## WORK ORDER
Among the entries that follow, some lines contain the word "filter". Show all of them.

## INPUT DATA
= = = =
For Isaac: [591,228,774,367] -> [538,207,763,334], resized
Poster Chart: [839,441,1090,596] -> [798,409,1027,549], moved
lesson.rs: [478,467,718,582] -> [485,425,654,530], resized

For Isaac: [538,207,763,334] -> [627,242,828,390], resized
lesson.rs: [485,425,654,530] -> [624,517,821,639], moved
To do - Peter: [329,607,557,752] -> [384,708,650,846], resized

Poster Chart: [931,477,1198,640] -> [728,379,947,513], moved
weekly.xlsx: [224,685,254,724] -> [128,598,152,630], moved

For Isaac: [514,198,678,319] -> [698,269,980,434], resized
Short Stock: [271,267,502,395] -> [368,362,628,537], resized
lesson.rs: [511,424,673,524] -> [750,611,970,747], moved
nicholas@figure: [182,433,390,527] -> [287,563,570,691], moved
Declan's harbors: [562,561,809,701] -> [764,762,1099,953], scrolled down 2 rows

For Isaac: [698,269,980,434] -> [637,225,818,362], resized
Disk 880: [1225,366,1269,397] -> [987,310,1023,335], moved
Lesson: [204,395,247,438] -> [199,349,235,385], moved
= = = =
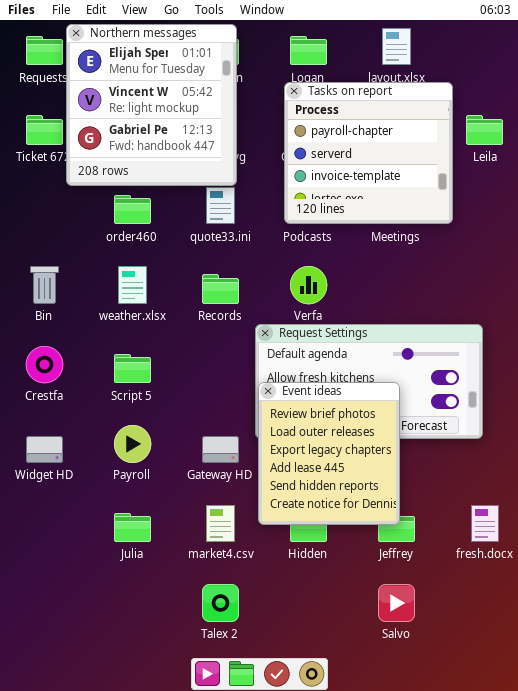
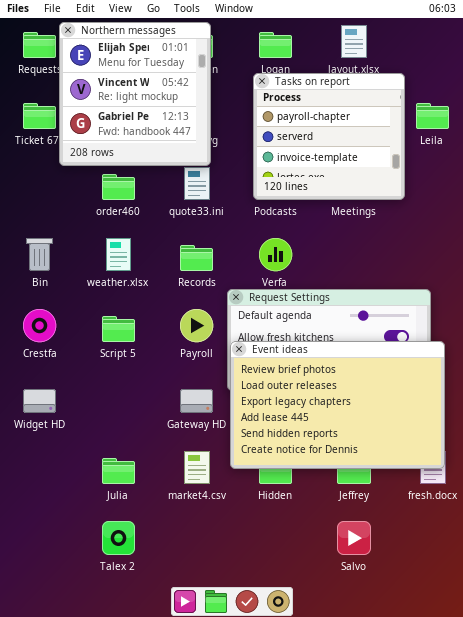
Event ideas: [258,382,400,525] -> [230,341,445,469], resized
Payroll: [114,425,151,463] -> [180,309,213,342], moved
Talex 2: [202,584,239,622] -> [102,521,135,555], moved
= = = =
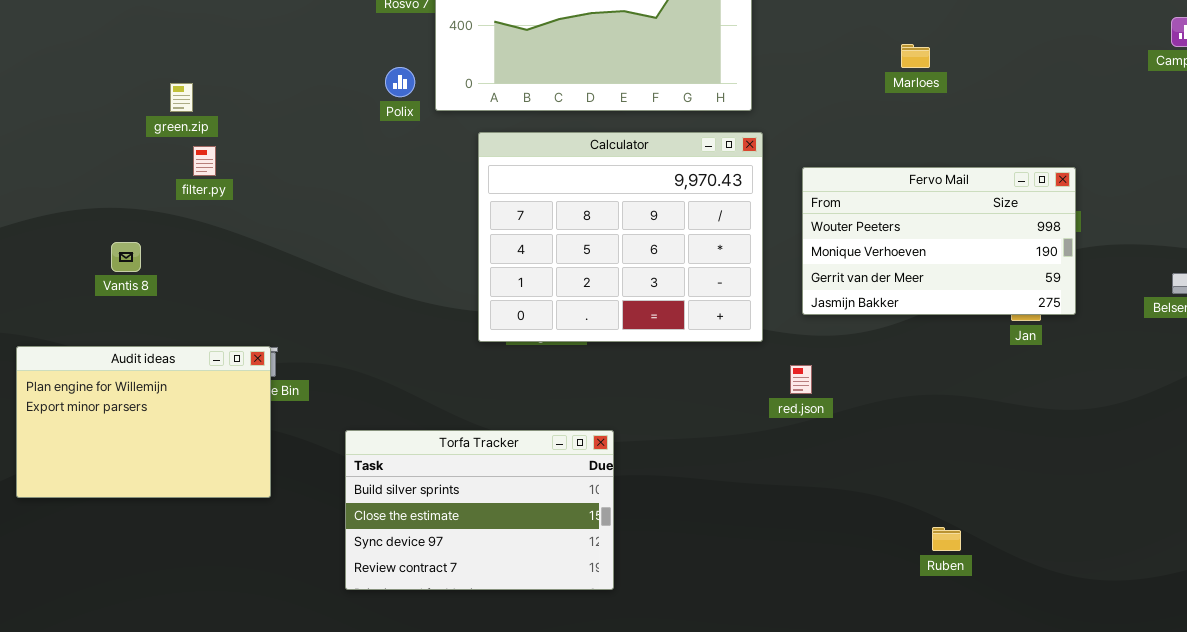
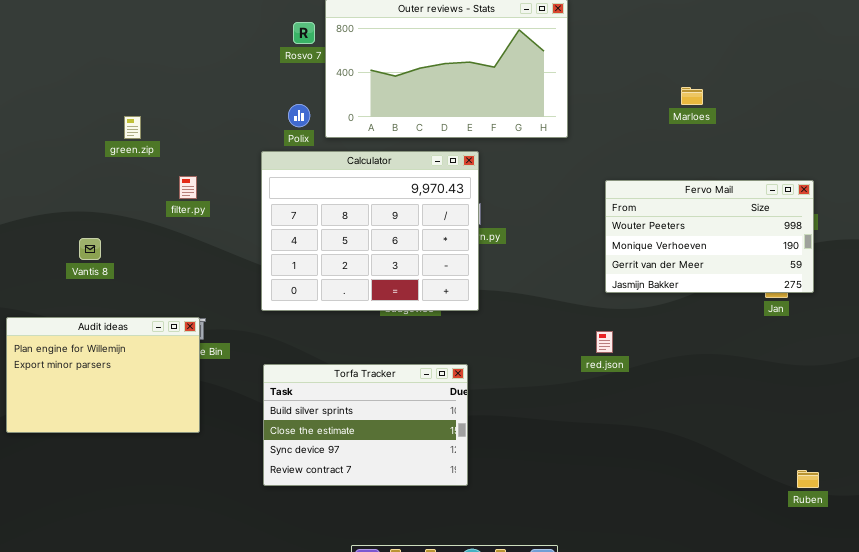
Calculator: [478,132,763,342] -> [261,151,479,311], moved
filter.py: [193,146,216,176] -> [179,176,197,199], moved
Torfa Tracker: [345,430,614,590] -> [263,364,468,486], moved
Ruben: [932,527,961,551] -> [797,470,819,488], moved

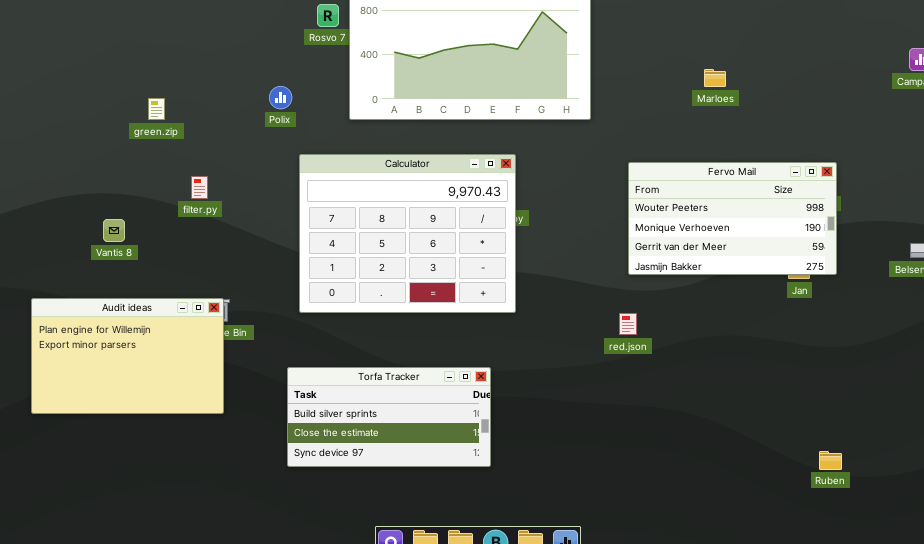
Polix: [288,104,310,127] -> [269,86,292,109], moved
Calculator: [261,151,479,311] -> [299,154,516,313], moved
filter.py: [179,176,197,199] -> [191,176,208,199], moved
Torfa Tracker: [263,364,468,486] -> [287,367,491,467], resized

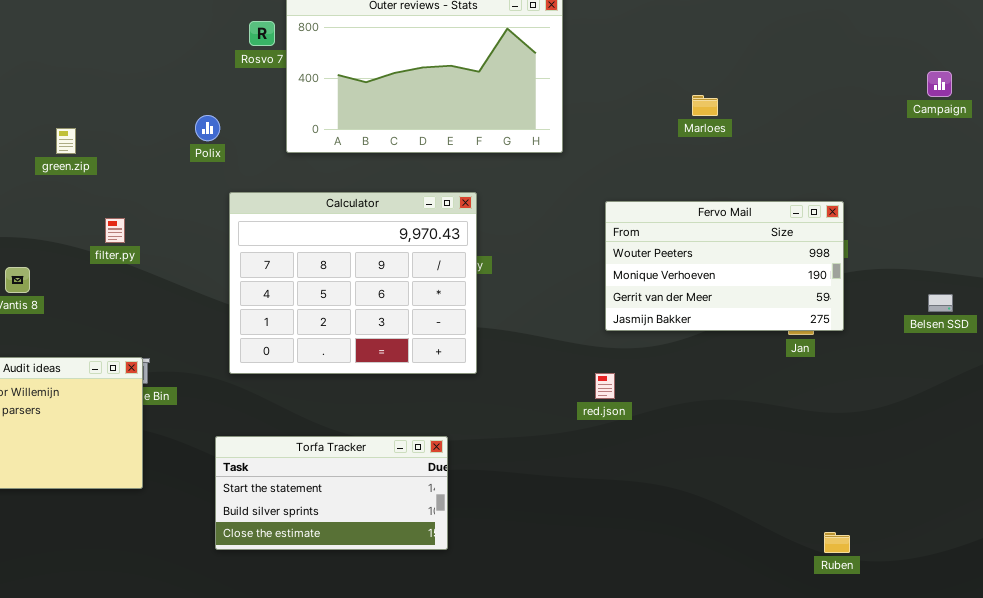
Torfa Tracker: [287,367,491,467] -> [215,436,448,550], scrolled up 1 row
= = = =
## TASK RESPONSE
filter.py: [193,146,216,176] -> [179,176,197,199], moved
filter.py: [179,176,197,199] -> [191,176,208,199], moved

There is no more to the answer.